**Directions for this task**:
Once the pictures are set aside, print the records that follow exactly as written.

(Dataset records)
▽

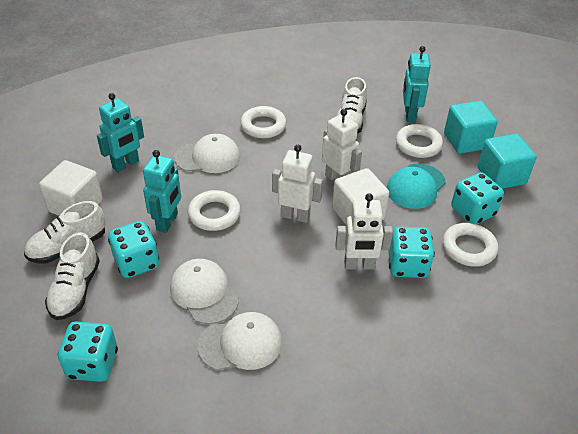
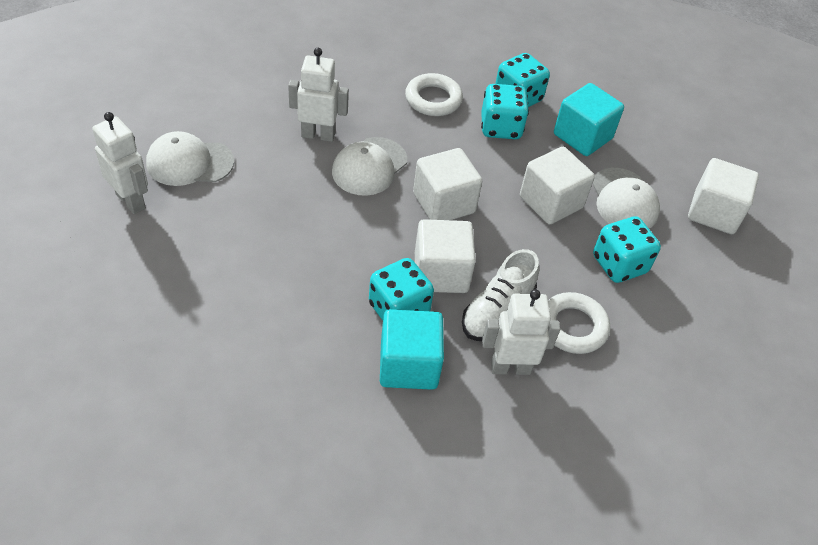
turquoise cap: 1 -> 0
turquoise robot: 3 -> 0
white cube: 2 -> 4
white ring: 4 -> 2
white shoe: 3 -> 1

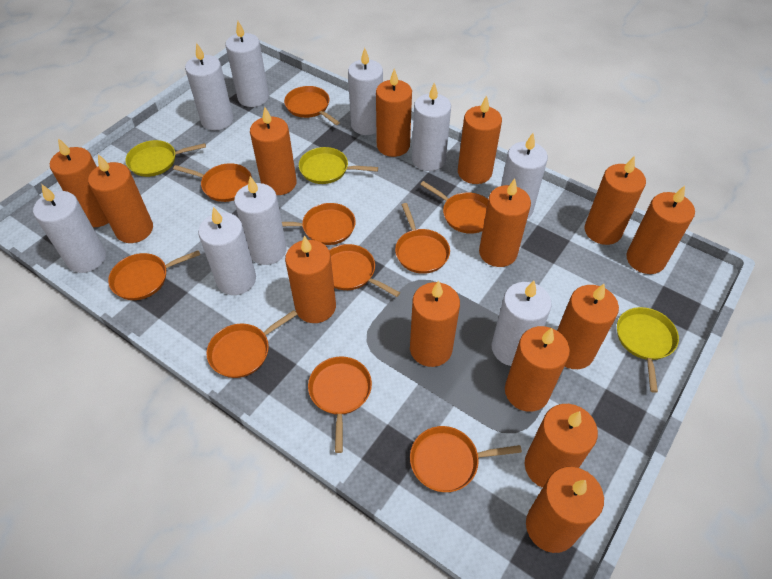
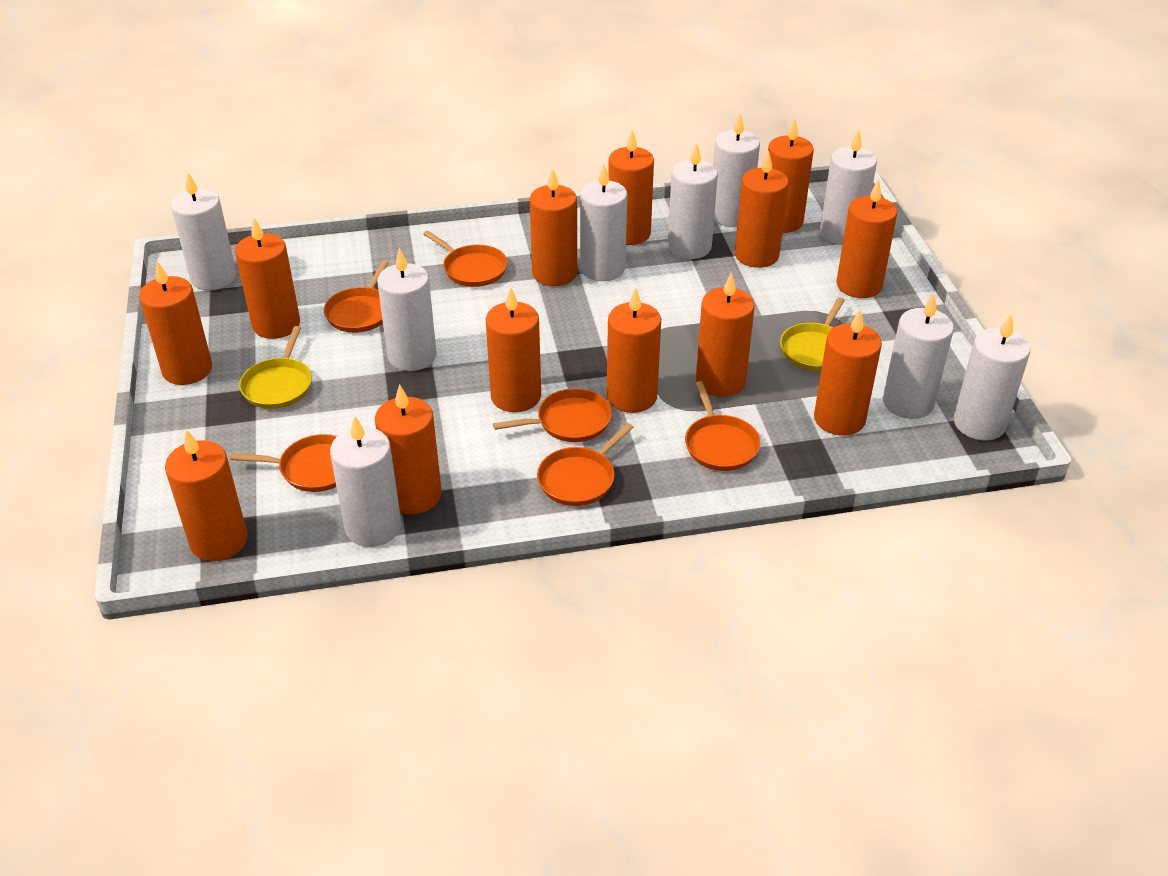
orange candle: 14 -> 13
orange pan: 10 -> 6
yellow pan: 3 -> 2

△

**Answer for this exercise**:
turquoise cap: 1 -> 0
turquoise robot: 3 -> 0
white cube: 2 -> 4
white ring: 4 -> 2
white shoe: 3 -> 1

orange candle: 14 -> 13
orange pan: 10 -> 6
yellow pan: 3 -> 2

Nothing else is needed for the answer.